Which of the lines below contain the word "beside"? Gather and copy each of them in full, counting only matches with the same capitalization.

*WORKING DATA*.
+ + +
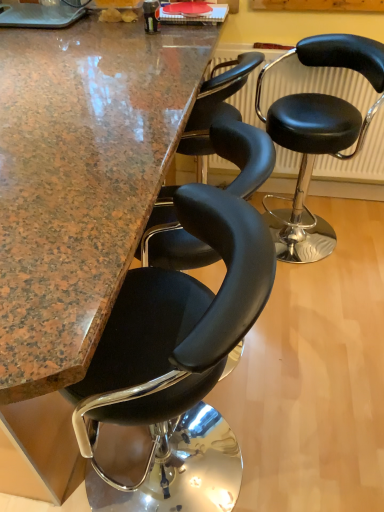
Question: Can you confirm if black leather stool at center, the 2th chair when ordered from right to left, is positioned to the left of granite countertop at center?

Choices:
 (A) yes
 (B) no

Answer: (B)

Question: Does black leather stool at center, the 2th chair from the back, have a larger size compared to granite countertop at center?

Choices:
 (A) yes
 (B) no

Answer: (B)

Question: Are black leather stool at center, the 2th chair from the back, and granite countertop at center beside each other?

Choices:
 (A) yes
 (B) no

Answer: (B)

Question: Considering the relative sizes of black leather stool at center, the 2th chair when ordered from right to left, and granite countertop at center in the image provided, is black leather stool at center, the 2th chair when ordered from right to left, wider than granite countertop at center?

Choices:
 (A) no
 (B) yes

Answer: (A)

Question: Is black leather stool at center, the first chair in the left-to-right sequence, to the right of granite countertop at center from the viewer's perspective?

Choices:
 (A) yes
 (B) no

Answer: (A)

Question: Is black leather stool at center, the 2th chair from the back, smaller than granite countertop at center?

Choices:
 (A) yes
 (B) no

Answer: (A)

Question: Is black leather stool at center, placed as the first chair when sorted from back to front, positioned with its back to granite countertop at center?

Choices:
 (A) yes
 (B) no

Answer: (B)

Question: Considering the relative sizes of black leather stool at center, placed as the first chair when sorted from back to front, and granite countertop at center in the image provided, is black leather stool at center, placed as the first chair when sorted from back to front, smaller than granite countertop at center?

Choices:
 (A) no
 (B) yes

Answer: (B)

Question: Is granite countertop at center inside black leather stool at center, placed as the first chair when sorted from back to front?

Choices:
 (A) no
 (B) yes

Answer: (A)

Question: Is black leather stool at center, marked as the first chair in a right-to-left arrangement, beside granite countertop at center?

Choices:
 (A) no
 (B) yes

Answer: (A)

Question: From the image's perspective, is black leather stool at center, the second chair when ordered from front to back, under granite countertop at center?

Choices:
 (A) no
 (B) yes

Answer: (A)

Question: Is black leather stool at center, the second chair when ordered from front to back, further to the viewer compared to granite countertop at center?

Choices:
 (A) no
 (B) yes

Answer: (B)

Question: Is black leather stool at center, arranged as the first chair when viewed from the front, thinner than black leather radiator at center?

Choices:
 (A) no
 (B) yes

Answer: (A)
+ + +
*RESULT OF THE TASK*.
Question: Are black leather stool at center, the 2th chair from the back, and granite countertop at center beside each other?
Question: Is black leather stool at center, marked as the first chair in a right-to-left arrangement, beside granite countertop at center?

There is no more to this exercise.